- **TASK INSTRUCTIONS**
Only those lines in the data below from the line containing "brown soap dispenser [499,58,547,164]" through the line containing "camera: 25 degrees right, 15 degrees down", both included, should be restated word for word.

- **DATA RECORDS**
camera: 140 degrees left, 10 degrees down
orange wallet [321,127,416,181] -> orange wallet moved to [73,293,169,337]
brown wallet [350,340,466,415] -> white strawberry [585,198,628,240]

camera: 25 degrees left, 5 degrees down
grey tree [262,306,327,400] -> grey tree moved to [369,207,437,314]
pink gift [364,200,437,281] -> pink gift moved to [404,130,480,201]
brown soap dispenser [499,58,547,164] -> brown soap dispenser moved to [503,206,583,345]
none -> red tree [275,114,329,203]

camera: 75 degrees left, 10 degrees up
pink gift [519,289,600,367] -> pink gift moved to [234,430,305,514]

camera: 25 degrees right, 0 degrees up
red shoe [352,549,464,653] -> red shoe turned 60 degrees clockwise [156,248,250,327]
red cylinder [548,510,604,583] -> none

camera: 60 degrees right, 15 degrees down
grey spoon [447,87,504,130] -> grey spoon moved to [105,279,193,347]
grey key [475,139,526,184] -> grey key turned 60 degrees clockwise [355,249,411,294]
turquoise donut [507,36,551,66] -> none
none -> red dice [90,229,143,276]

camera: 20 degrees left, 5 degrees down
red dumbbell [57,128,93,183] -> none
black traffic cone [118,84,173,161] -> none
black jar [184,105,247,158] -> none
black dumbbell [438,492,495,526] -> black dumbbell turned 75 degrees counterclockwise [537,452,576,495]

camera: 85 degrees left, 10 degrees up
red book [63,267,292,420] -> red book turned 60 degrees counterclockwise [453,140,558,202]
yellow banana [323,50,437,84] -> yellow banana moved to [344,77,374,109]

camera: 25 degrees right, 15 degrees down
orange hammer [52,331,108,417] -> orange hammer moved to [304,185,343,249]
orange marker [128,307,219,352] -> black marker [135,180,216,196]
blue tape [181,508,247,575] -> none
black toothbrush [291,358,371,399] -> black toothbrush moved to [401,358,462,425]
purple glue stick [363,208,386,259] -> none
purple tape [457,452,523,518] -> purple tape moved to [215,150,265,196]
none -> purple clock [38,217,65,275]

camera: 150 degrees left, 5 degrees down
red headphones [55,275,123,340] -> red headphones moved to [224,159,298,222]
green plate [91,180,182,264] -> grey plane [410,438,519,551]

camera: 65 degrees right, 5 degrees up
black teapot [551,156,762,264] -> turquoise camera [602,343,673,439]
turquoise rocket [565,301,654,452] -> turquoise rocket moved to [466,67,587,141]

- **SOLUTION FOR THIS EXERCISE**
brown soap dispenser [499,58,547,164] -> brown soap dispenser moved to [503,206,583,345]
none -> red tree [275,114,329,203]

camera: 75 degrees left, 10 degrees up
pink gift [519,289,600,367] -> pink gift moved to [234,430,305,514]

camera: 25 degrees right, 0 degrees up
red shoe [352,549,464,653] -> red shoe turned 60 degrees clockwise [156,248,250,327]
red cylinder [548,510,604,583] -> none

camera: 60 degrees right, 15 degrees down
grey spoon [447,87,504,130] -> grey spoon moved to [105,279,193,347]
grey key [475,139,526,184] -> grey key turned 60 degrees clockwise [355,249,411,294]
turquoise donut [507,36,551,66] -> none
none -> red dice [90,229,143,276]

camera: 20 degrees left, 5 degrees down
red dumbbell [57,128,93,183] -> none
black traffic cone [118,84,173,161] -> none
black jar [184,105,247,158] -> none
black dumbbell [438,492,495,526] -> black dumbbell turned 75 degrees counterclockwise [537,452,576,495]

camera: 85 degrees left, 10 degrees up
red book [63,267,292,420] -> red book turned 60 degrees counterclockwise [453,140,558,202]
yellow banana [323,50,437,84] -> yellow banana moved to [344,77,374,109]

camera: 25 degrees right, 15 degrees down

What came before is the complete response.